(Spatial reasoning data)
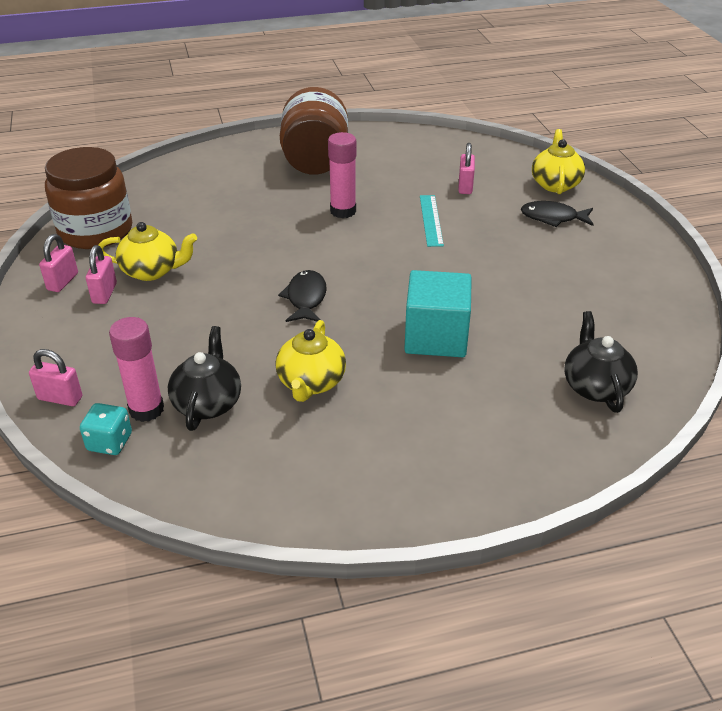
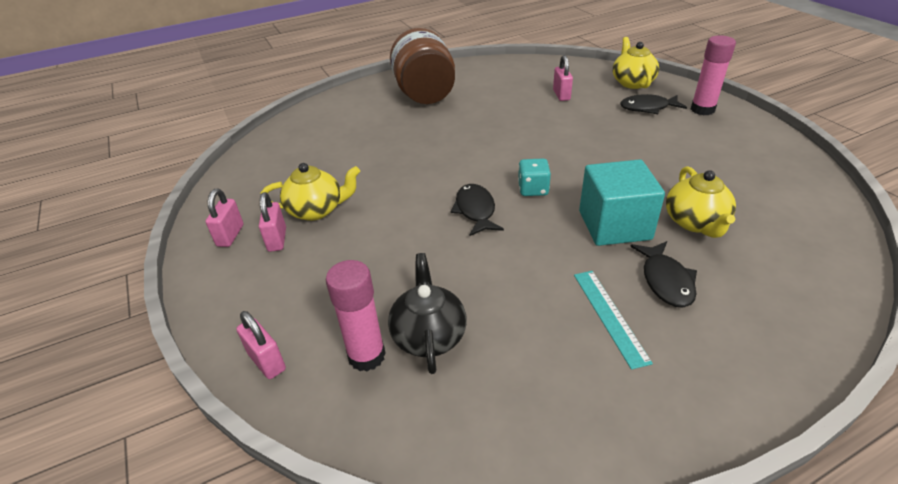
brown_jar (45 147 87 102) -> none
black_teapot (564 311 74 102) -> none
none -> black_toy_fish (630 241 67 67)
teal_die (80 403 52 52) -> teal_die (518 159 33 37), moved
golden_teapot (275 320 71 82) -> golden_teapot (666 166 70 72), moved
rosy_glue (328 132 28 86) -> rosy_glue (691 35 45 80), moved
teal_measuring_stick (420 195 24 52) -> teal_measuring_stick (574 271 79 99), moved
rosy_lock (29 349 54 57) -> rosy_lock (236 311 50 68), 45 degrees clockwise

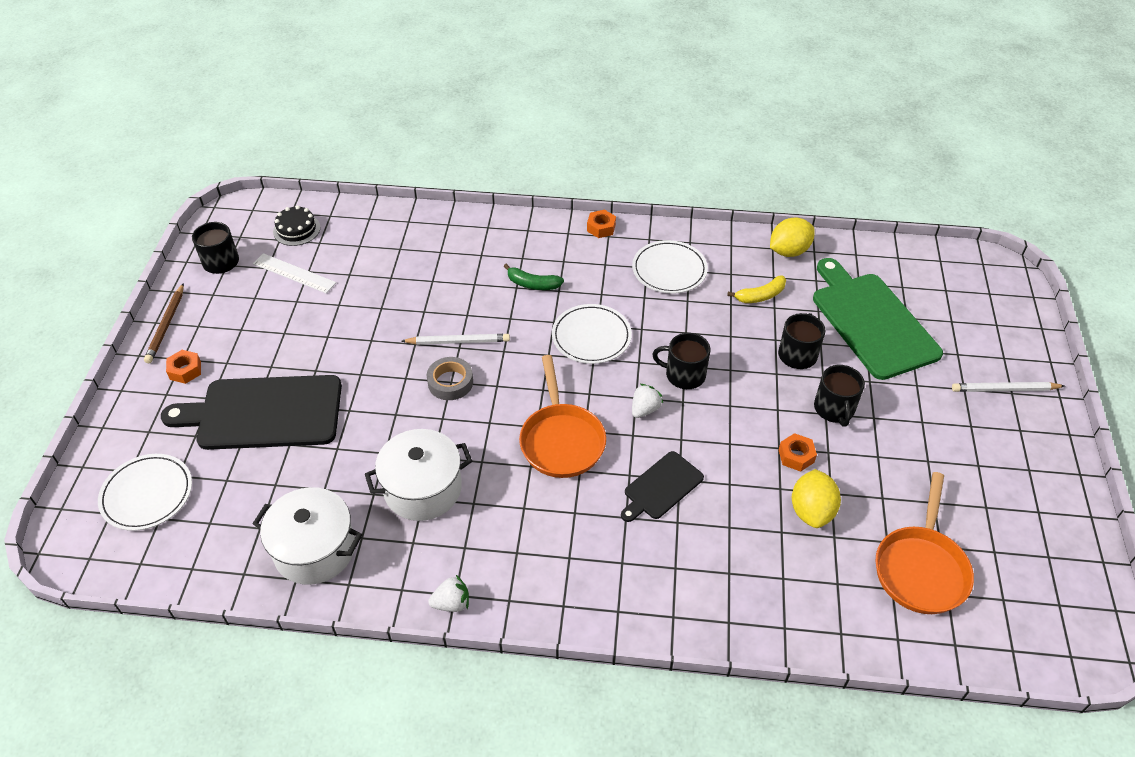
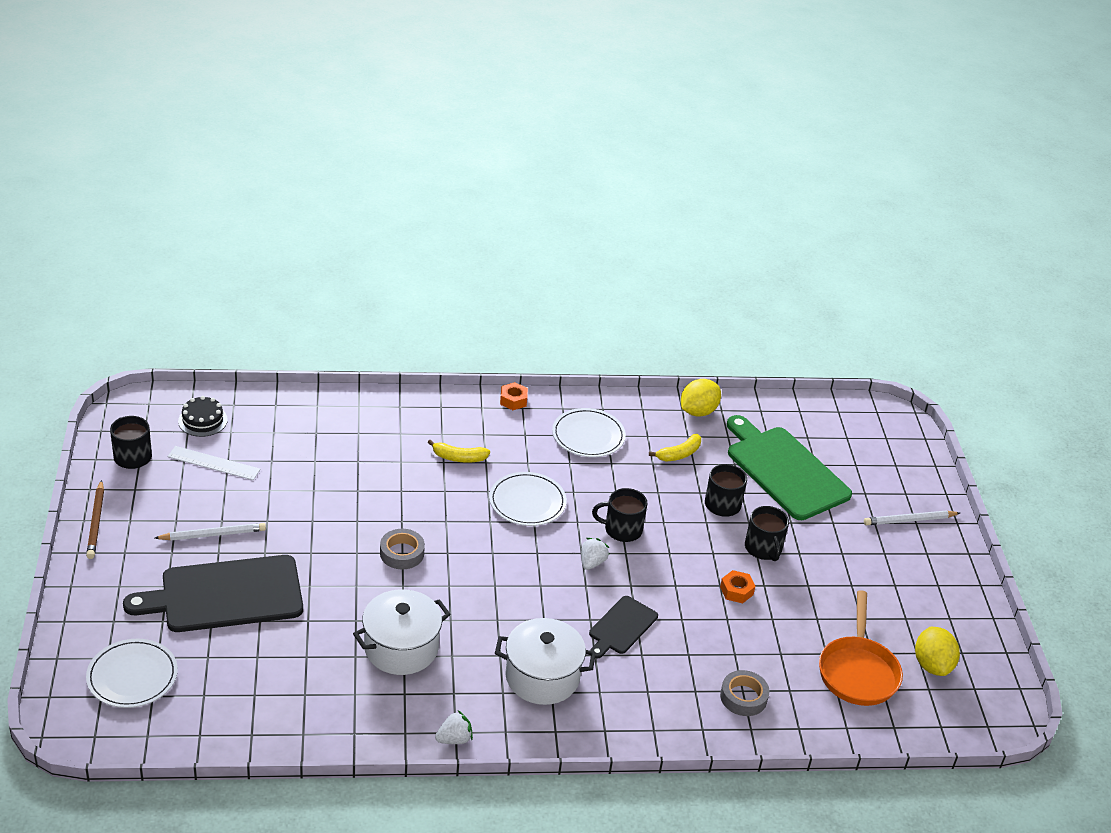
bright_orange_nut (166 350 35 34) -> none
bright_orange_skillet (519 355 87 123) -> none
none -> gray_sticky_tape (720 670 49 46)
snow-white_pot (253 487 109 98) -> snow-white_pot (495 618 101 87), moved
snow-white_wooden_pencil (401 334 109 11) -> snow-white_wooden_pencil (155 523 111 18), moved
golden_citrus_fruit (792 469 49 59) -> golden_citrus_fruit (915 627 45 49), moved
green_banana_fruit (504 264 60 26) -> golden_banana_fruit (427 440 63 23)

To do
Copy out all the data exactly. No images belong in the copy.

Response area
brown_jar (45 147 87 102) -> none
black_teapot (564 311 74 102) -> none
none -> black_toy_fish (630 241 67 67)
teal_die (80 403 52 52) -> teal_die (518 159 33 37), moved
golden_teapot (275 320 71 82) -> golden_teapot (666 166 70 72), moved
rosy_glue (328 132 28 86) -> rosy_glue (691 35 45 80), moved
teal_measuring_stick (420 195 24 52) -> teal_measuring_stick (574 271 79 99), moved
rosy_lock (29 349 54 57) -> rosy_lock (236 311 50 68), 45 degrees clockwise

bright_orange_nut (166 350 35 34) -> none
bright_orange_skillet (519 355 87 123) -> none
none -> gray_sticky_tape (720 670 49 46)
snow-white_pot (253 487 109 98) -> snow-white_pot (495 618 101 87), moved
snow-white_wooden_pencil (401 334 109 11) -> snow-white_wooden_pencil (155 523 111 18), moved
golden_citrus_fruit (792 469 49 59) -> golden_citrus_fruit (915 627 45 49), moved
green_banana_fruit (504 264 60 26) -> golden_banana_fruit (427 440 63 23)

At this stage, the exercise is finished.